Information supplied:
Segment Open

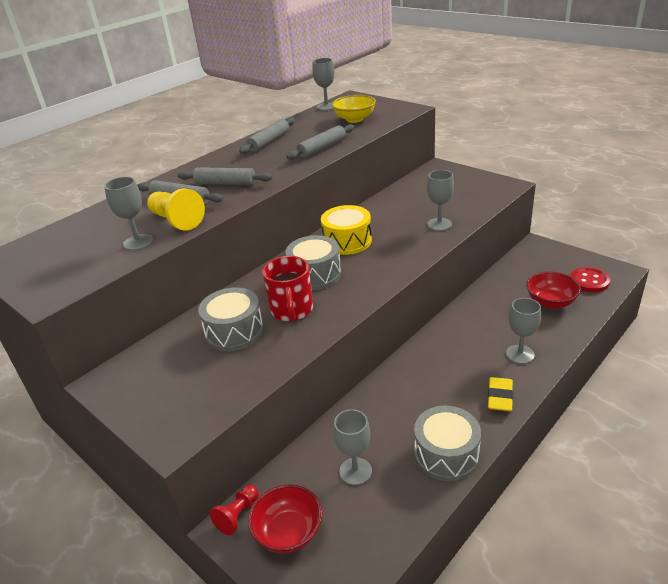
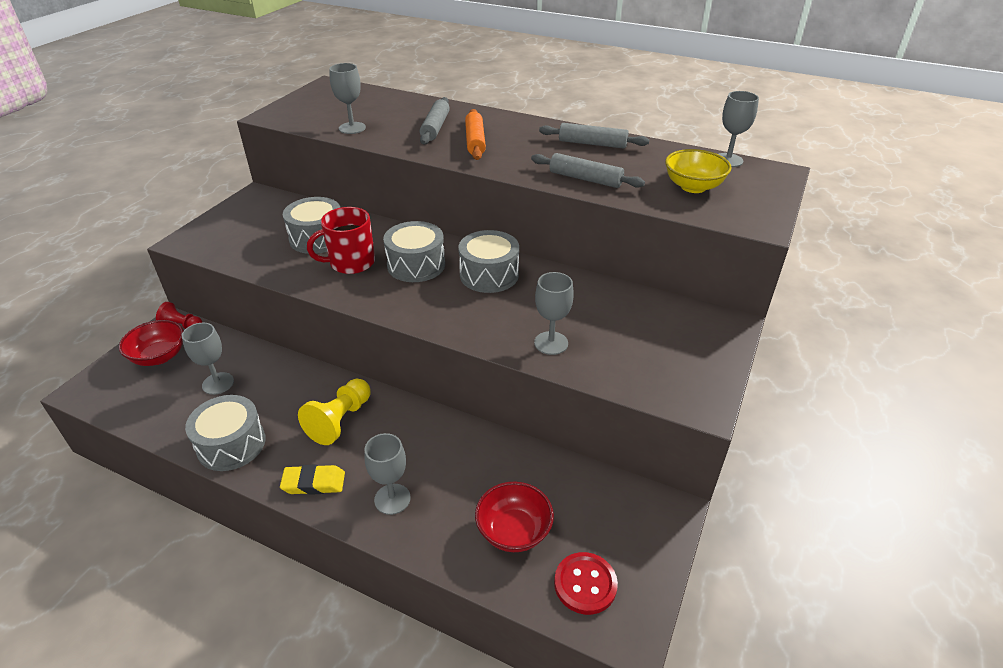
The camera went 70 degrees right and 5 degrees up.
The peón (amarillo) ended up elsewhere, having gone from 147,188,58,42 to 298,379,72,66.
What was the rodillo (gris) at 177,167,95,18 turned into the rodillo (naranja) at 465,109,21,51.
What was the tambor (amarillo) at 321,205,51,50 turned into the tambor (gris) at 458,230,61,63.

Segment Closed

Instructions to follow: The material above is to be transcribed exactly, with all pictures omitted.

Result for this exercise:
The camera went 70 degrees right and 5 degrees up.
The peón (amarillo) ended up elsewhere, having gone from 147,188,58,42 to 298,379,72,66.
What was the rodillo (gris) at 177,167,95,18 turned into the rodillo (naranja) at 465,109,21,51.
What was the tambor (amarillo) at 321,205,51,50 turned into the tambor (gris) at 458,230,61,63.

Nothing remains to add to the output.